__What you need to do__. Using the data that follows, output only the lines from the line with "D4: LED (A N001, K 5V) -> LED (A 5V, K N001)" up to and including the line with "S2: button (N008, VIN) -> switch (N008, VIN)", exactly, leaving pictures aside.

>>>>>

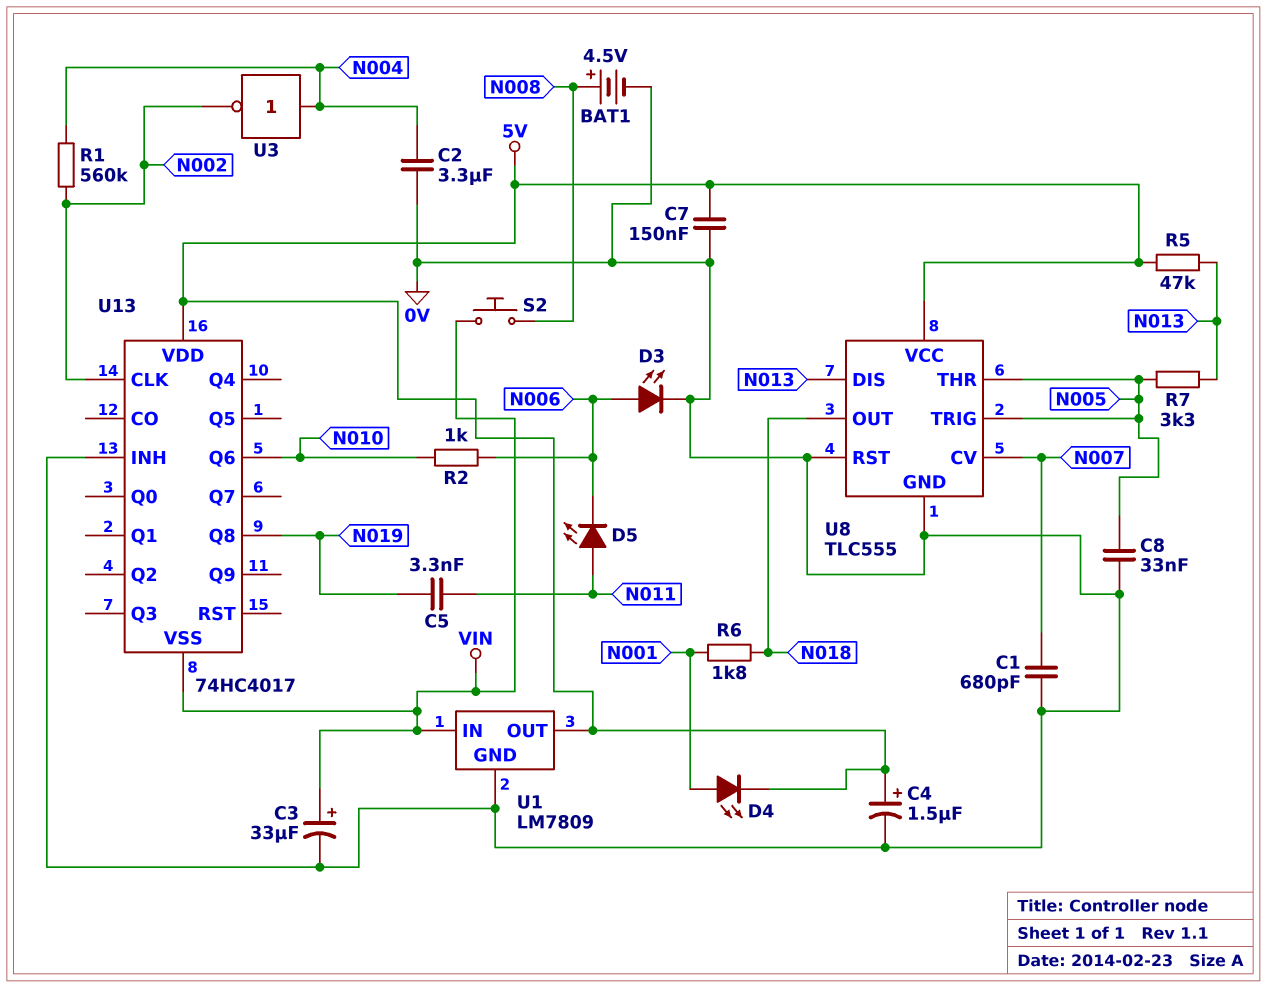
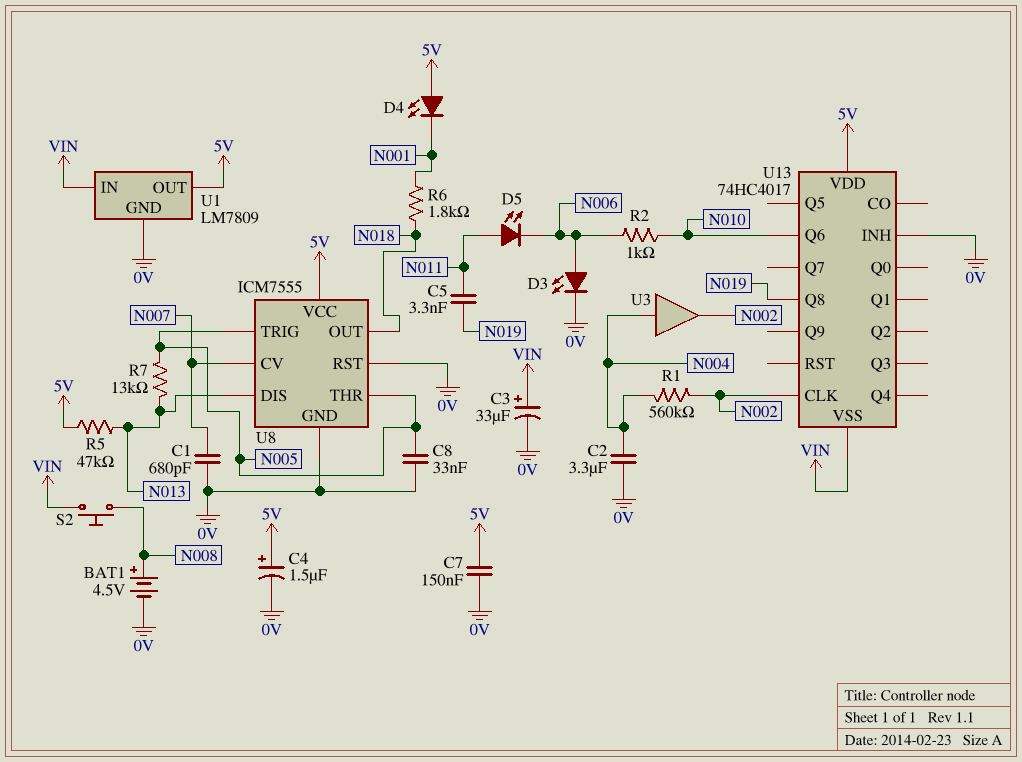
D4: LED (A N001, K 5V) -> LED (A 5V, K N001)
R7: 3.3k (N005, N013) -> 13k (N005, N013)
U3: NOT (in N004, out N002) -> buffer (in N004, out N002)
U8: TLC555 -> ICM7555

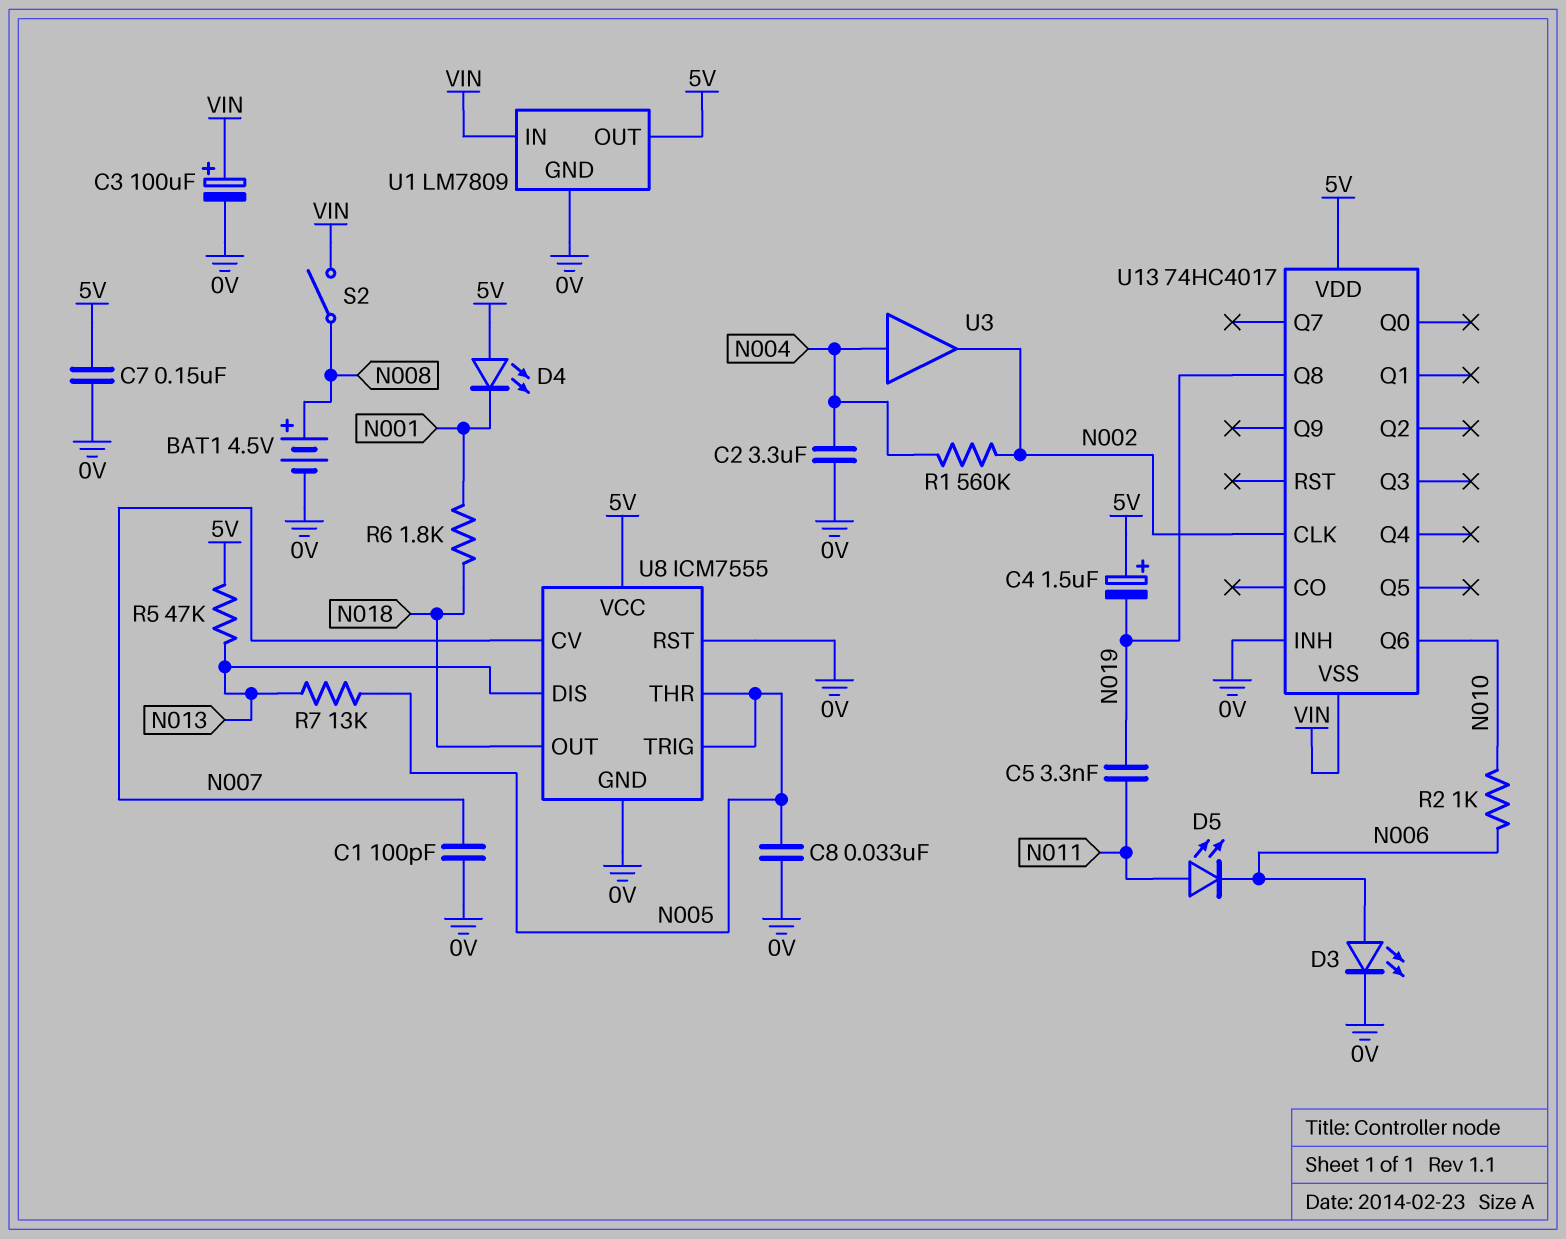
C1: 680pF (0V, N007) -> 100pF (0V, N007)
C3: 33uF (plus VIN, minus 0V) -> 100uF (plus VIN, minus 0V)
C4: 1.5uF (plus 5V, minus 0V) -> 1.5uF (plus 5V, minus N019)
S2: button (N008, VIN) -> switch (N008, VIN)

<<<<<
>>>>>

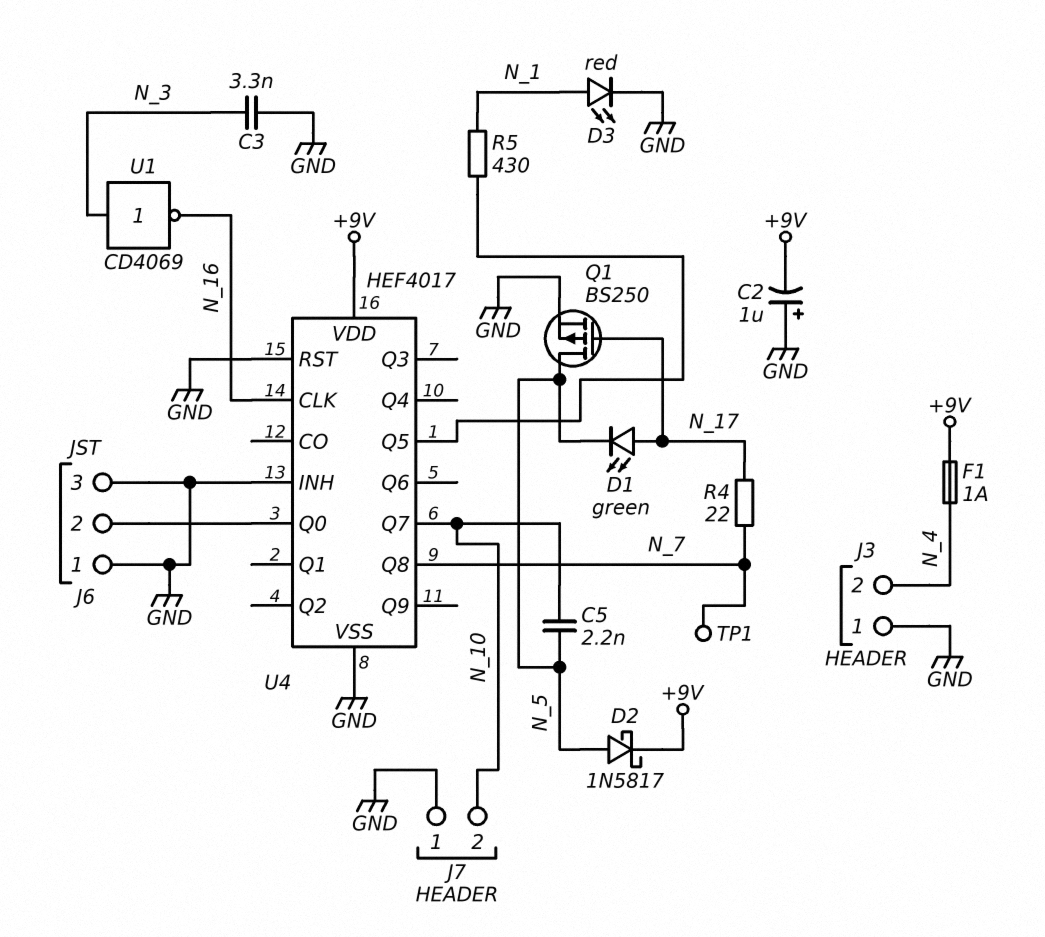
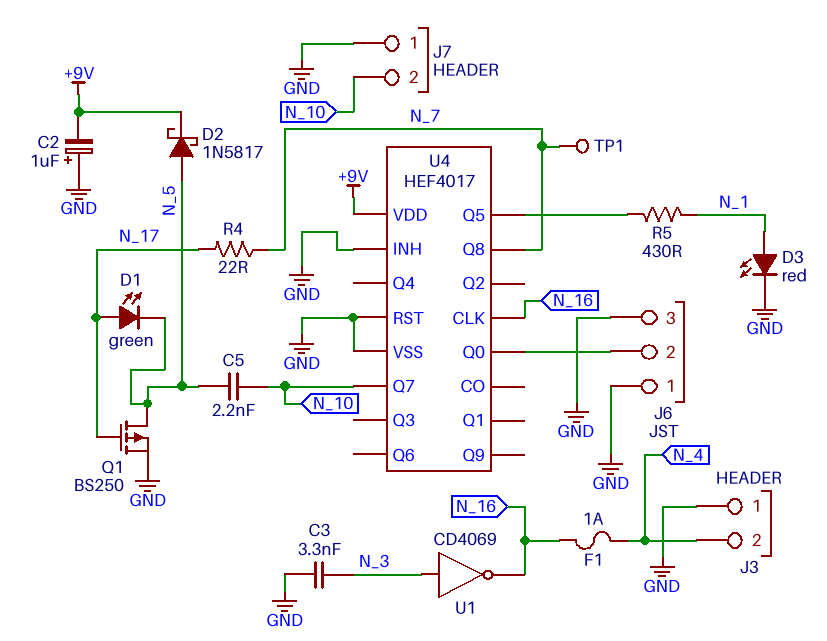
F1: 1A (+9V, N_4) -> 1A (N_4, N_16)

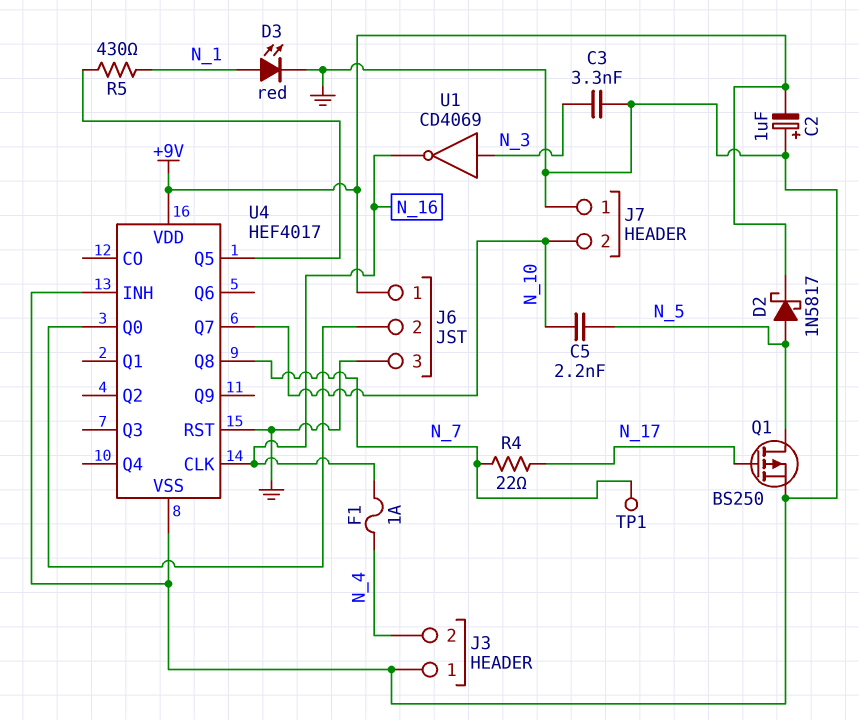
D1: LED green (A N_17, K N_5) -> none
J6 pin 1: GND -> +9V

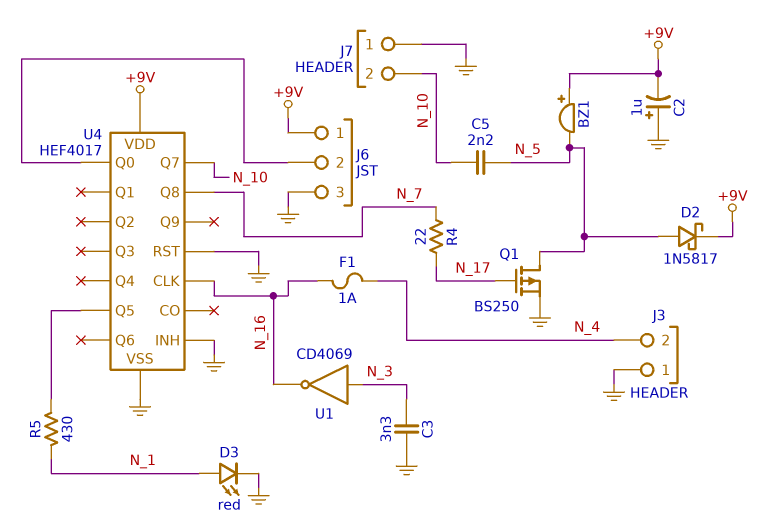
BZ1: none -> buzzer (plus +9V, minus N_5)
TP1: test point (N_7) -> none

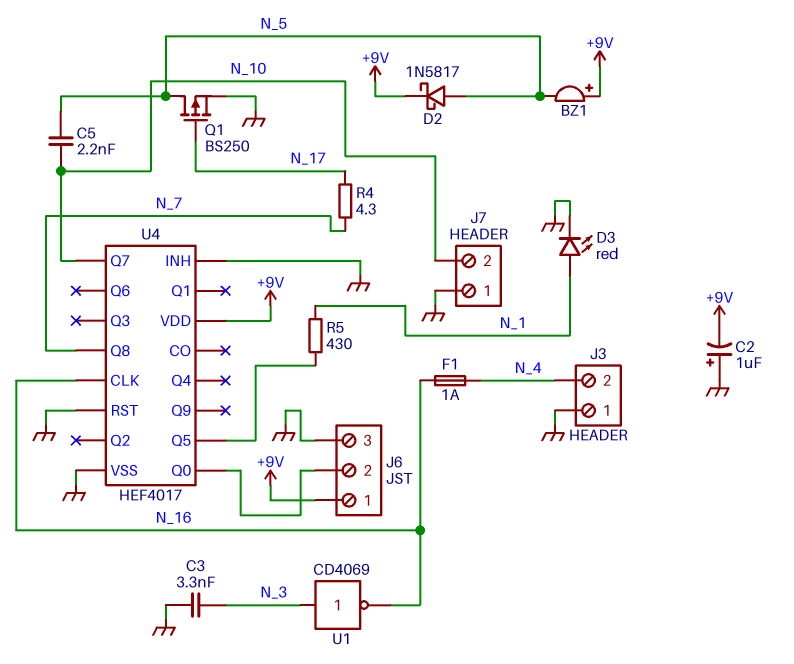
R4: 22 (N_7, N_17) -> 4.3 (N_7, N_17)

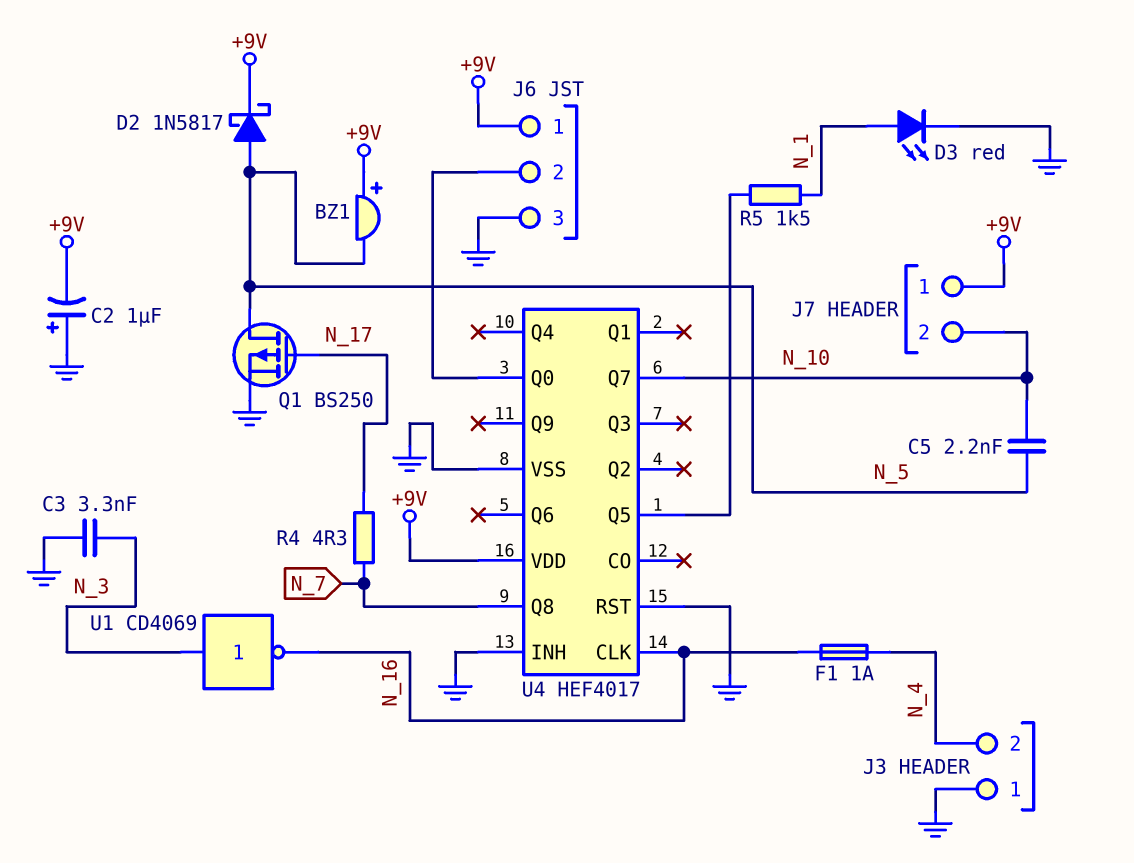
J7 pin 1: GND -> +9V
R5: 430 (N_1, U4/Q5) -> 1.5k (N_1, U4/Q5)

<<<<<

__Answer to the exercise__.
D4: LED (A N001, K 5V) -> LED (A 5V, K N001)
R7: 3.3k (N005, N013) -> 13k (N005, N013)
U3: NOT (in N004, out N002) -> buffer (in N004, out N002)
U8: TLC555 -> ICM7555

C1: 680pF (0V, N007) -> 100pF (0V, N007)
C3: 33uF (plus VIN, minus 0V) -> 100uF (plus VIN, minus 0V)
C4: 1.5uF (plus 5V, minus 0V) -> 1.5uF (plus 5V, minus N019)
S2: button (N008, VIN) -> switch (N008, VIN)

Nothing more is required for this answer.